What you have to do:
Verbatim output of the lines below is required, with the images omitted.

☆ ☆ ☆

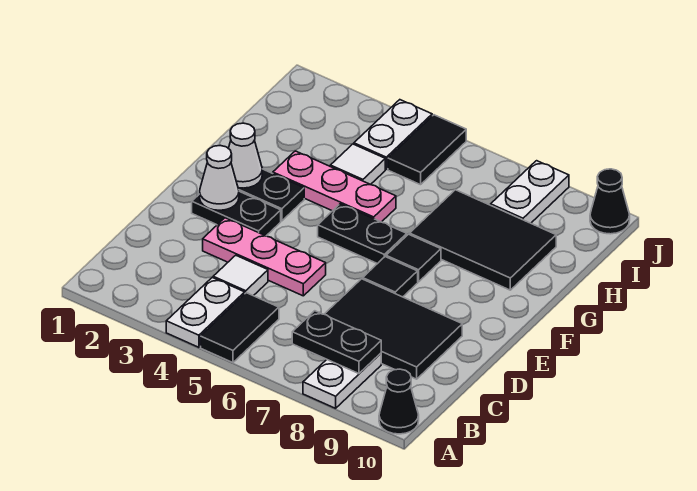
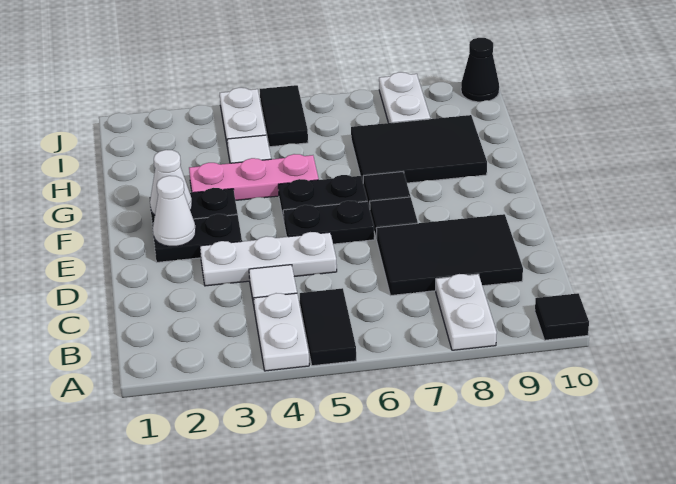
black cone A10 level 1 -> black tile A10 level 1
black plate B7:B8 level 2 -> black plate E5:E6 level 1
pink plate D3:D5 level 1 -> white plate D3:D5 level 1

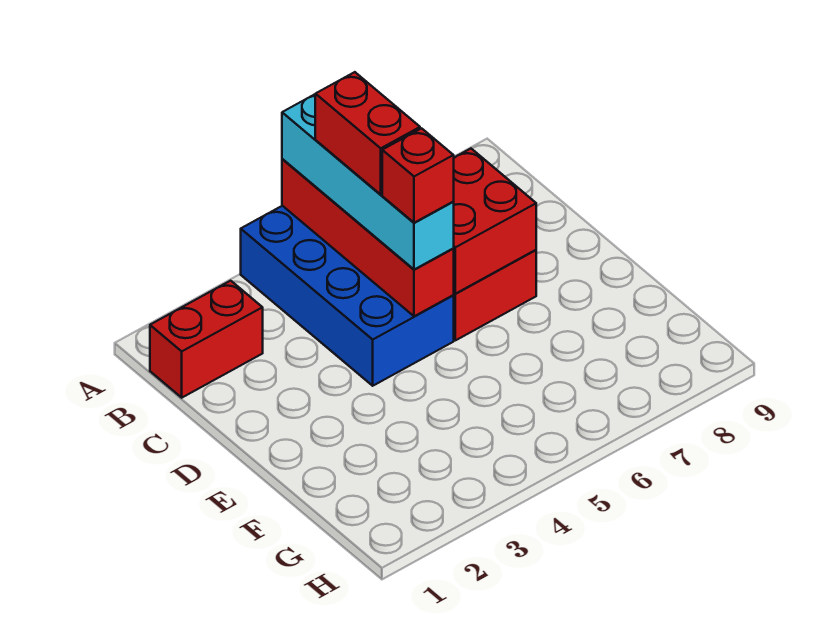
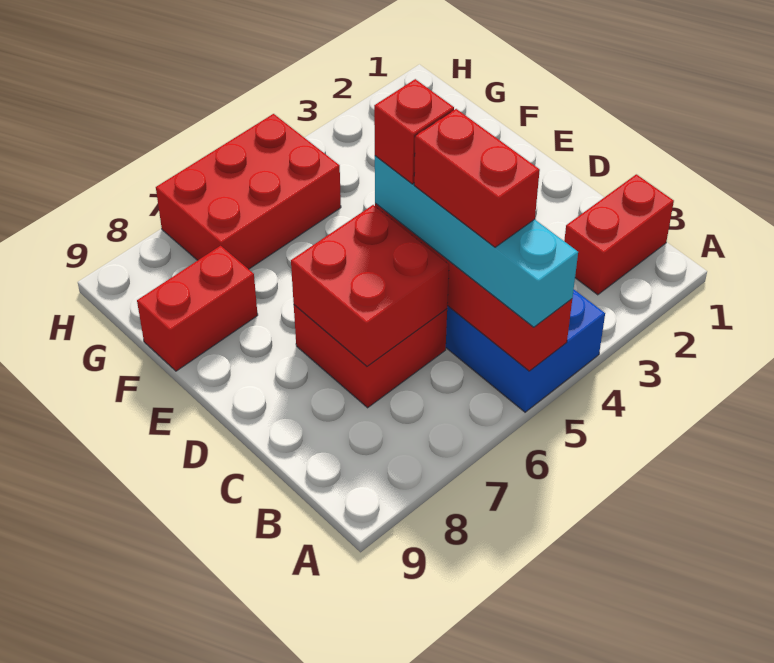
none -> red brick F8:F9 level 1
none -> red brick G5:H7 level 1

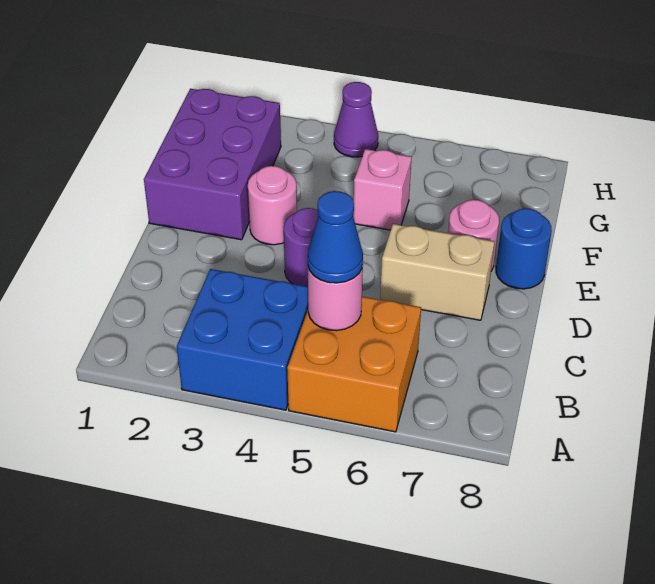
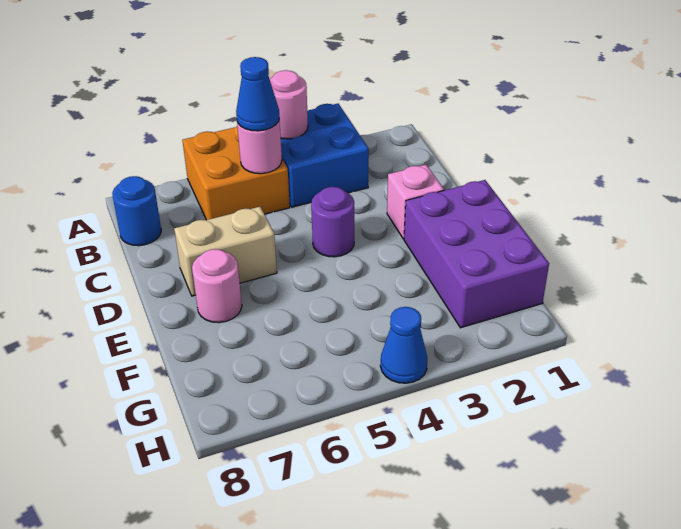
pink round brick E3 level 1 -> pink round brick A4 level 2
blue round brick E8 level 1 -> blue round brick B8 level 1
pink brick F5 level 1 -> pink brick D2 level 1
purple cone H4 level 1 -> blue cone H4 level 1

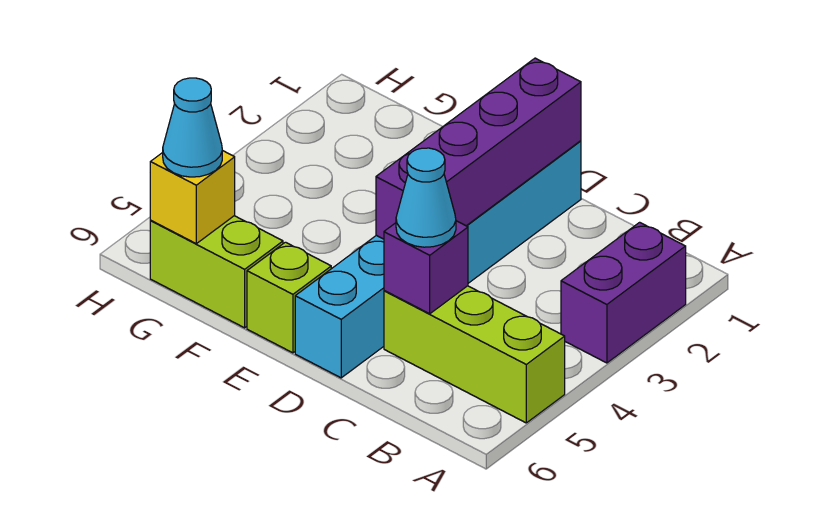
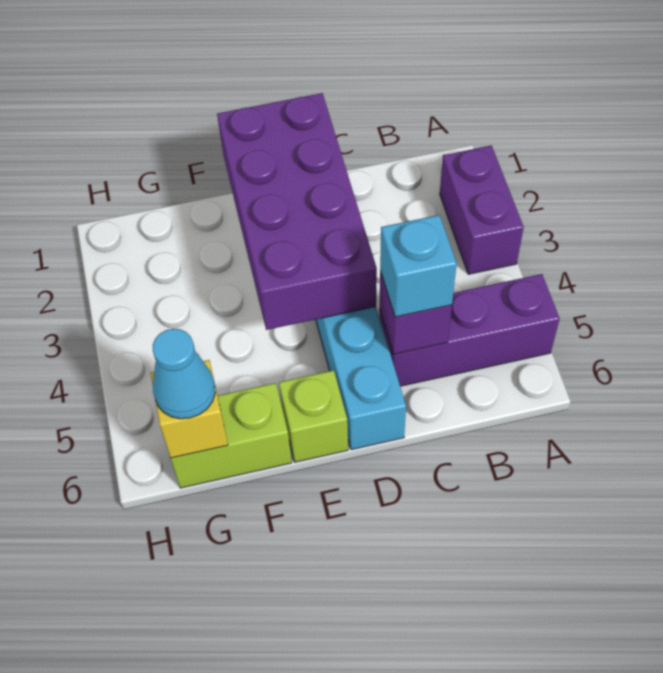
lime brick A5:C5 level 1 -> purple brick A5:C5 level 1
cyan cone C5 level 3 -> cyan brick C5 level 3
purple brick D1:D4 level 2 -> purple brick D1:E4 level 2

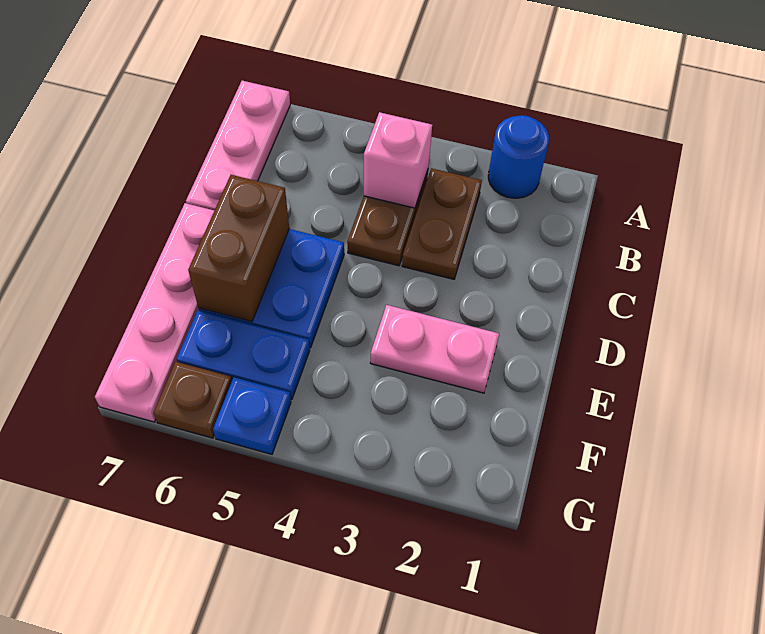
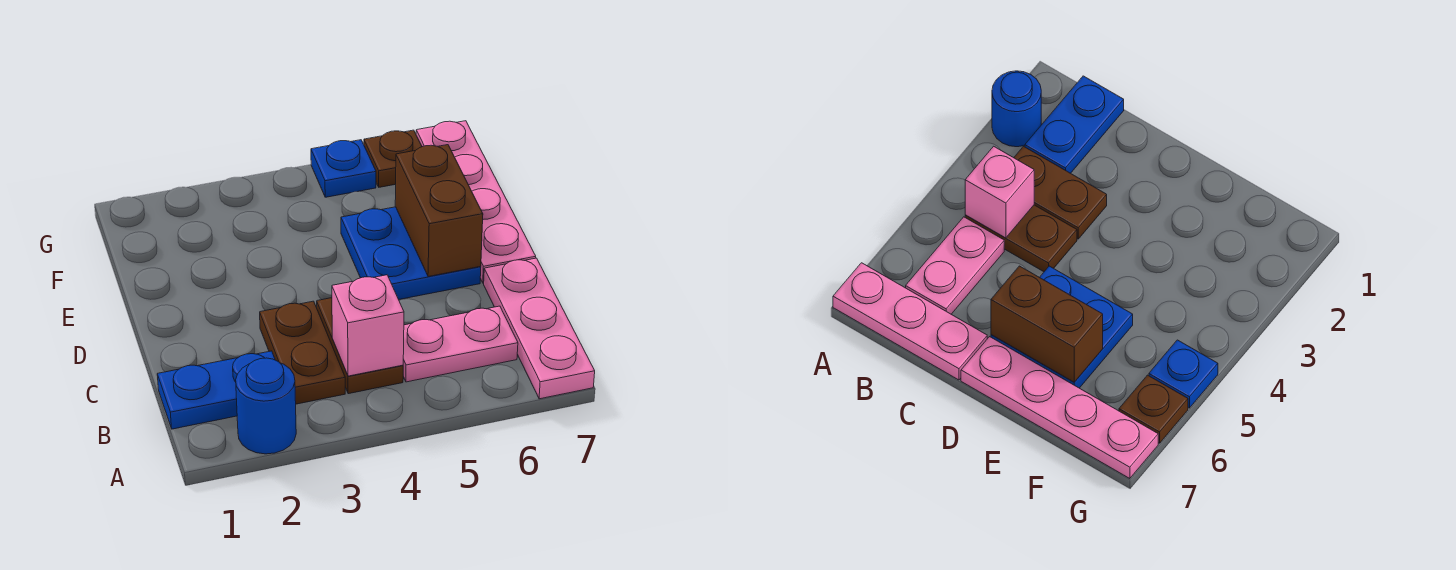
pink plate E2:E3 level 1 -> pink plate B5:B6 level 1
blue plate F5:F6 level 1 -> blue plate B1:B2 level 1

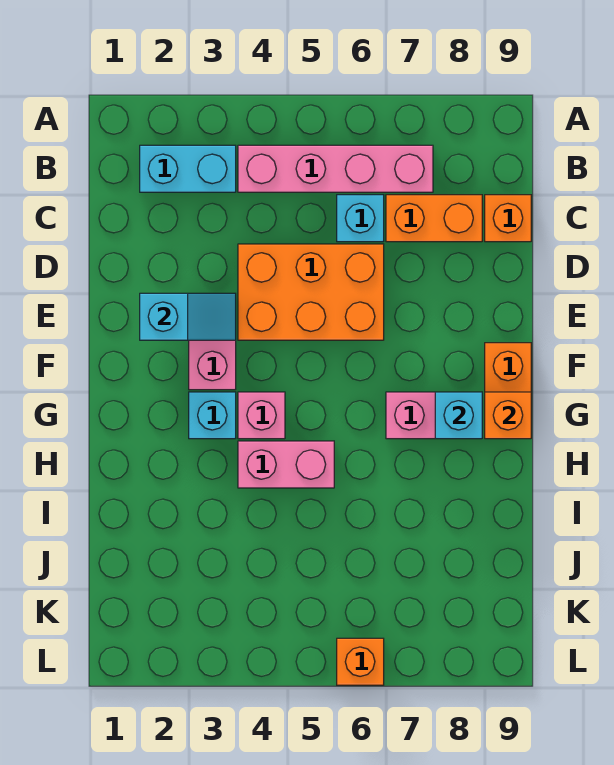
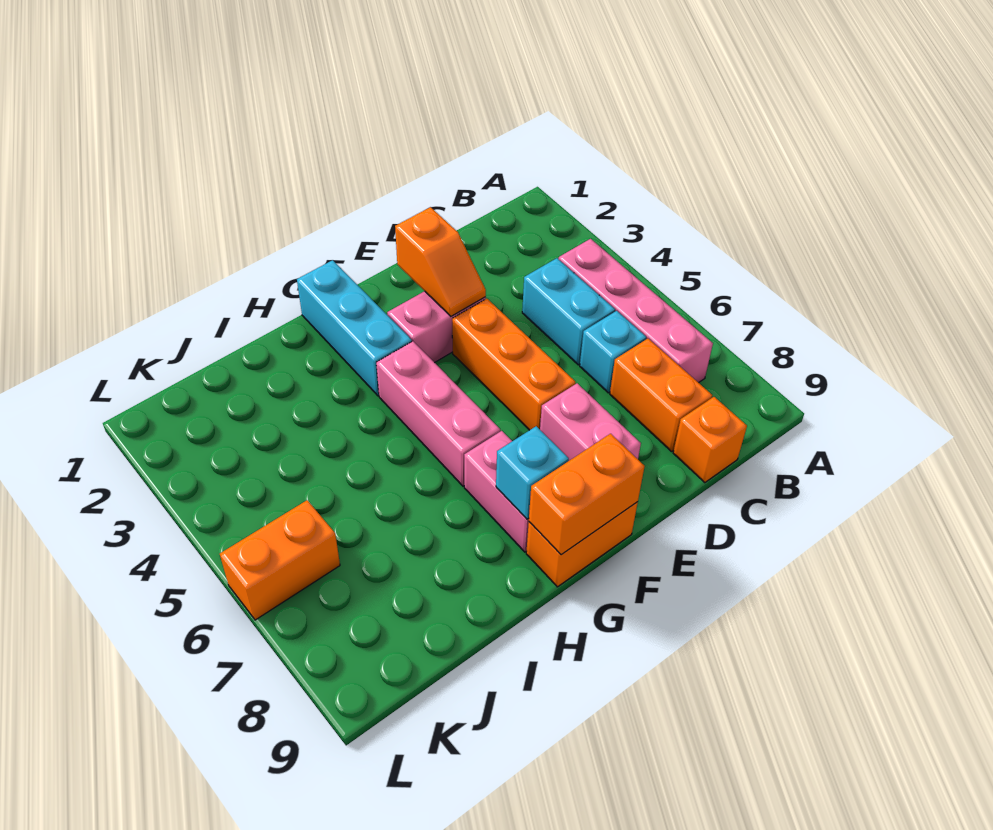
cyan brick B2:B3 level 1 -> cyan brick C4:C5 level 1
orange brick D4:E6 level 1 -> orange brick E4:E6 level 1
cyan slope E2:E3 level 2 top 2 -> orange slope E2:E3 level 2 top 2
cyan brick G3 level 1 -> cyan brick G1:G3 level 1
pink brick G4 level 1 -> pink brick G4:G6 level 1
orange brick G9 level 2 -> orange brick F9:G9 level 2
pink brick H4:H5 level 1 -> pink brick E7:E8 level 1
orange brick L6 level 1 -> orange brick K6:L6 level 1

☆ ☆ ☆

Task response:
black cone A10 level 1 -> black tile A10 level 1
black plate B7:B8 level 2 -> black plate E5:E6 level 1
pink plate D3:D5 level 1 -> white plate D3:D5 level 1

none -> red brick F8:F9 level 1
none -> red brick G5:H7 level 1

pink round brick E3 level 1 -> pink round brick A4 level 2
blue round brick E8 level 1 -> blue round brick B8 level 1
pink brick F5 level 1 -> pink brick D2 level 1
purple cone H4 level 1 -> blue cone H4 level 1

lime brick A5:C5 level 1 -> purple brick A5:C5 level 1
cyan cone C5 level 3 -> cyan brick C5 level 3
purple brick D1:D4 level 2 -> purple brick D1:E4 level 2

pink plate E2:E3 level 1 -> pink plate B5:B6 level 1
blue plate F5:F6 level 1 -> blue plate B1:B2 level 1

cyan brick B2:B3 level 1 -> cyan brick C4:C5 level 1
orange brick D4:E6 level 1 -> orange brick E4:E6 level 1
cyan slope E2:E3 level 2 top 2 -> orange slope E2:E3 level 2 top 2
cyan brick G3 level 1 -> cyan brick G1:G3 level 1
pink brick G4 level 1 -> pink brick G4:G6 level 1
orange brick G9 level 2 -> orange brick F9:G9 level 2
pink brick H4:H5 level 1 -> pink brick E7:E8 level 1
orange brick L6 level 1 -> orange brick K6:L6 level 1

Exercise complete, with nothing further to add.